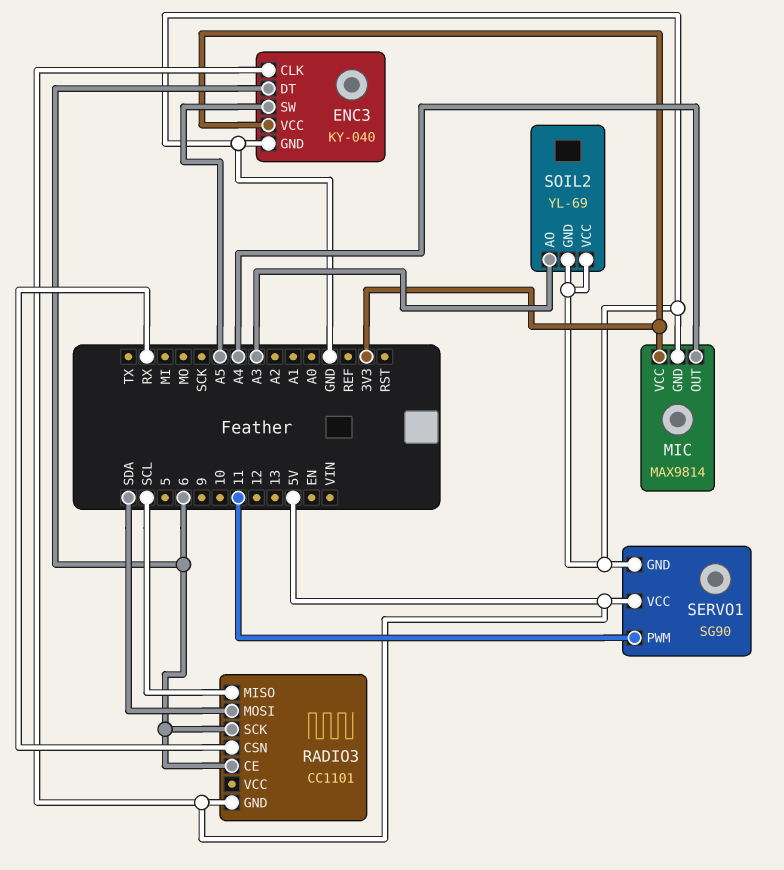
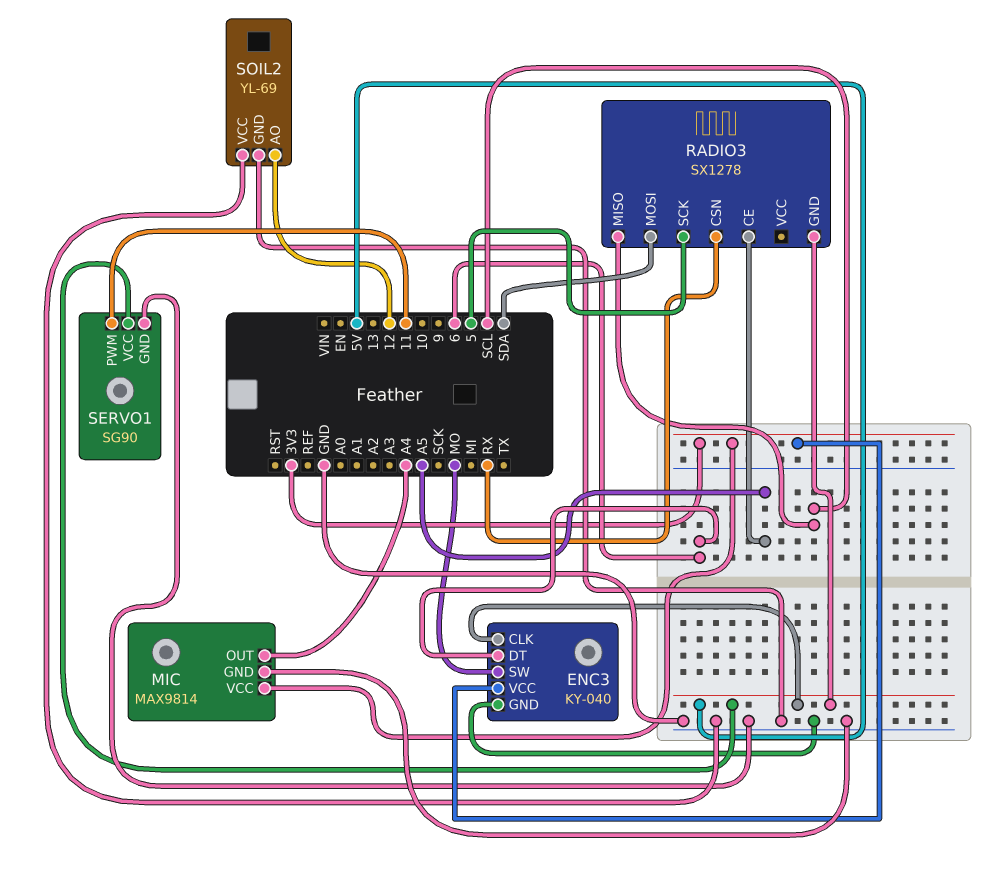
ENC3 pin SW: A5 -> MO
RADIO3: CC1101 -> SX1278
RADIO3 pin CE: 6 -> A5
RADIO3 pin SCK: 6 -> 5
SOIL2 pin AO: A3 -> 12

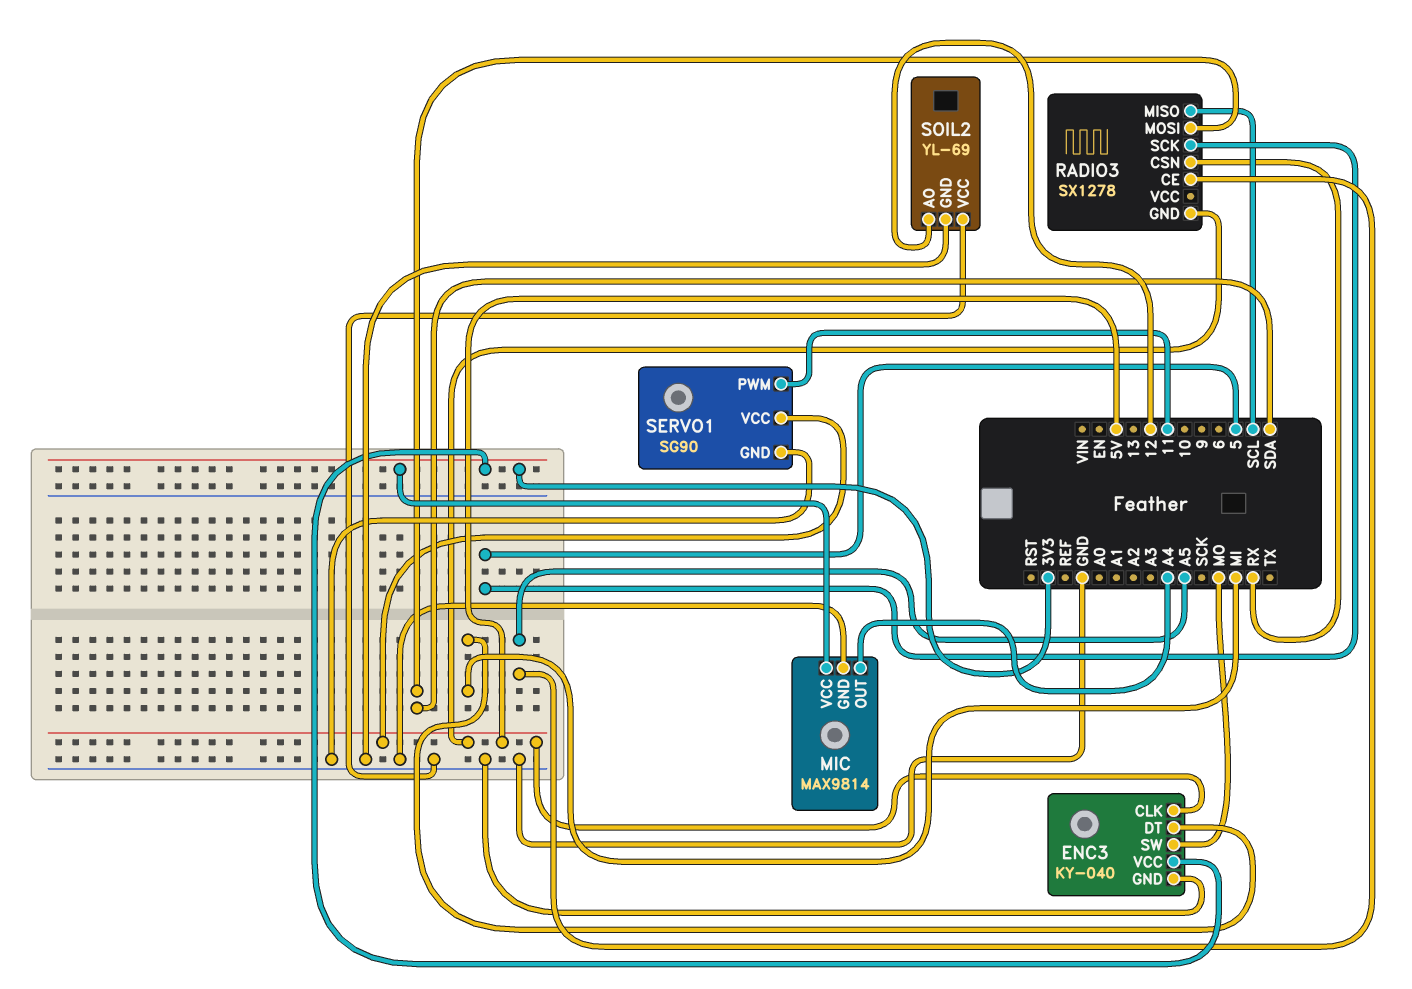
ENC3 pin DT: 6 -> MI

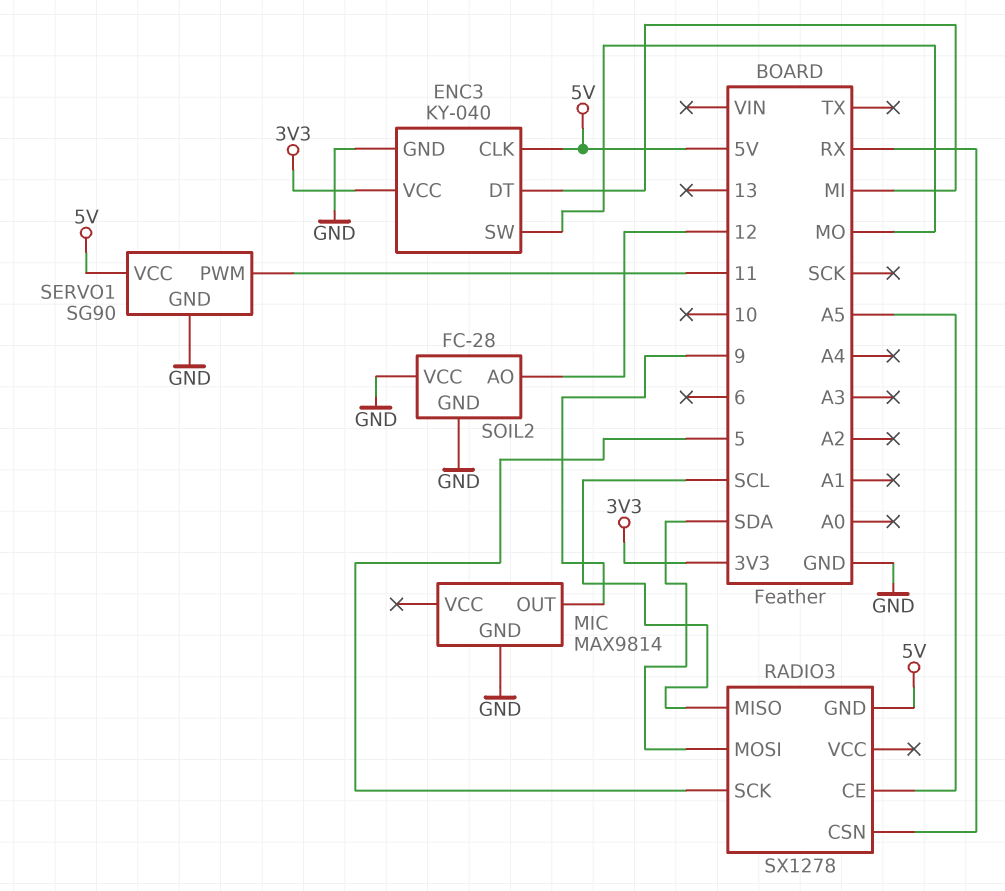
MIC pin OUT: A4 -> 9
MIC pin VCC: 3V3 -> none
SOIL2: YL-69 -> FC-28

**Task details**: Every line from the one containing "ENC3 pin DT: 6 -> MI" through the last line of the records is to be reproduced exactly, with pictures left out and nothing else given.

**Written answer**:
ENC3 pin DT: 6 -> MI

MIC pin OUT: A4 -> 9
MIC pin VCC: 3V3 -> none
SOIL2: YL-69 -> FC-28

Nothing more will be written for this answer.